__What the task asks__.
Retype the records below exactly as given, but only from the first line through the line with "pos2: [140, 239]", and without the pictures.

__Entries provided__.
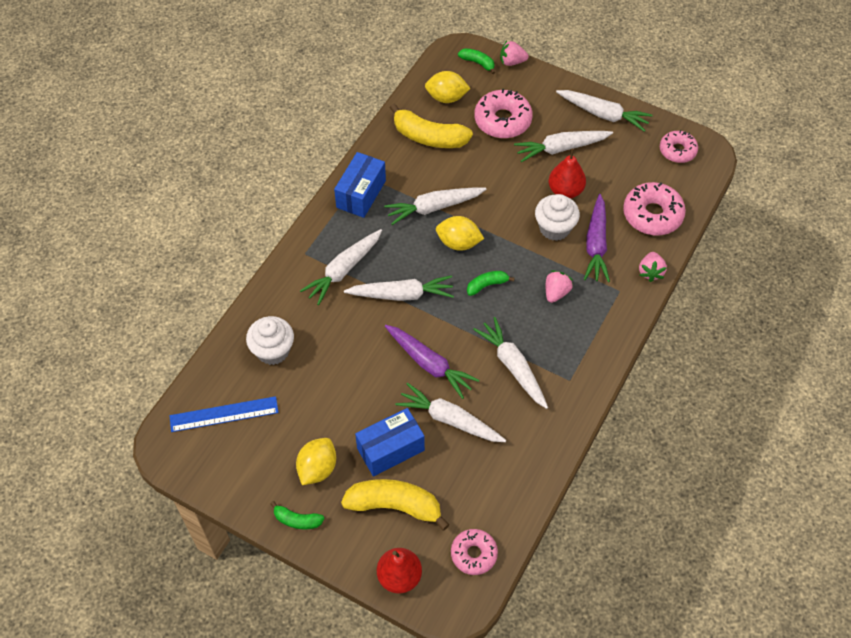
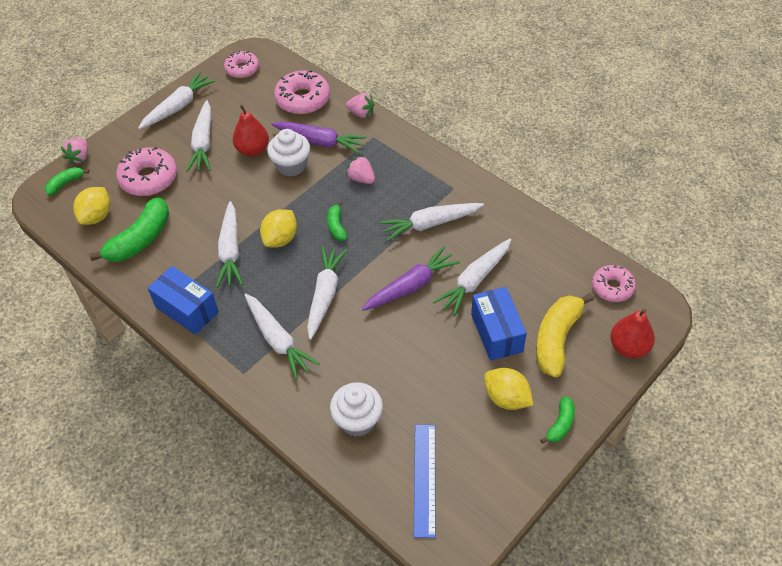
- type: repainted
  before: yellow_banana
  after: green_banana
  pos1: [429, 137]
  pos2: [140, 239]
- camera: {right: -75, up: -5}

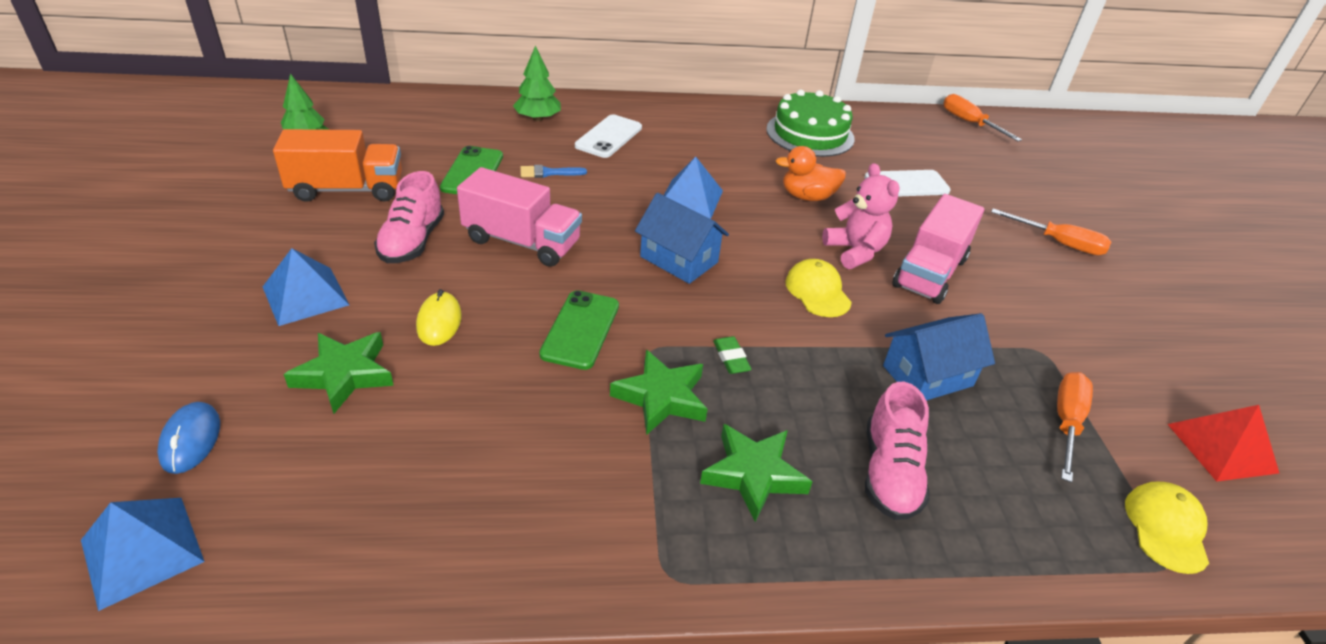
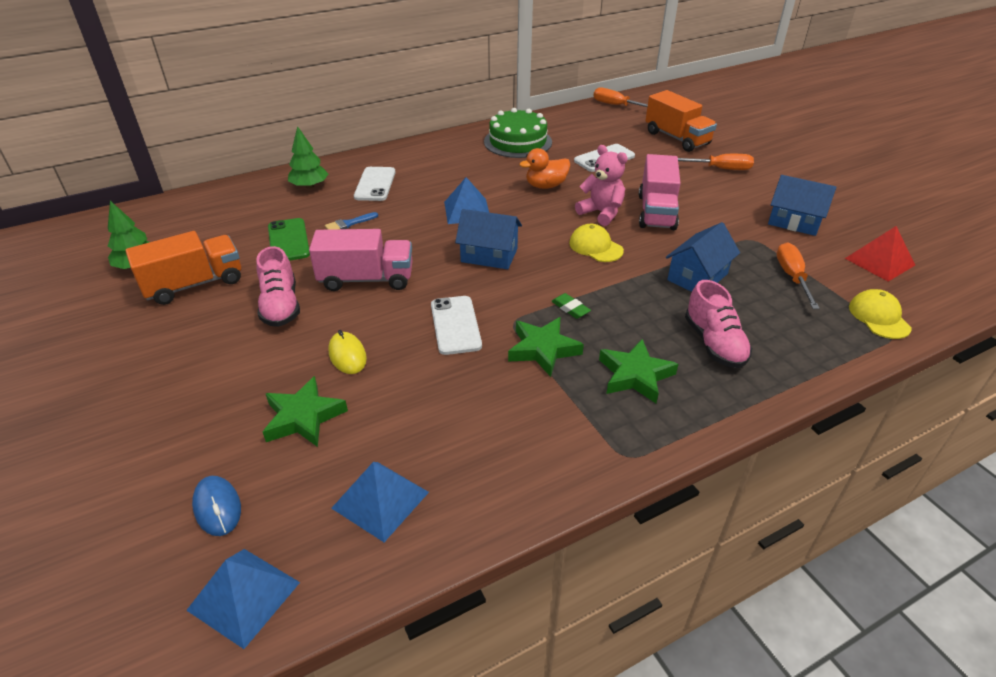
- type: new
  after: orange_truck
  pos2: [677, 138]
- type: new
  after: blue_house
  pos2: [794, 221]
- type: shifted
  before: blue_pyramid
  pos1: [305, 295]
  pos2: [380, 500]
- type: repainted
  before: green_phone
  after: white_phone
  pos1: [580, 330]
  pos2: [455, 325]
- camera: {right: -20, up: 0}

__Result for this task__.
- type: repainted
  before: yellow_banana
  after: green_banana
  pos1: [429, 137]
  pos2: [140, 239]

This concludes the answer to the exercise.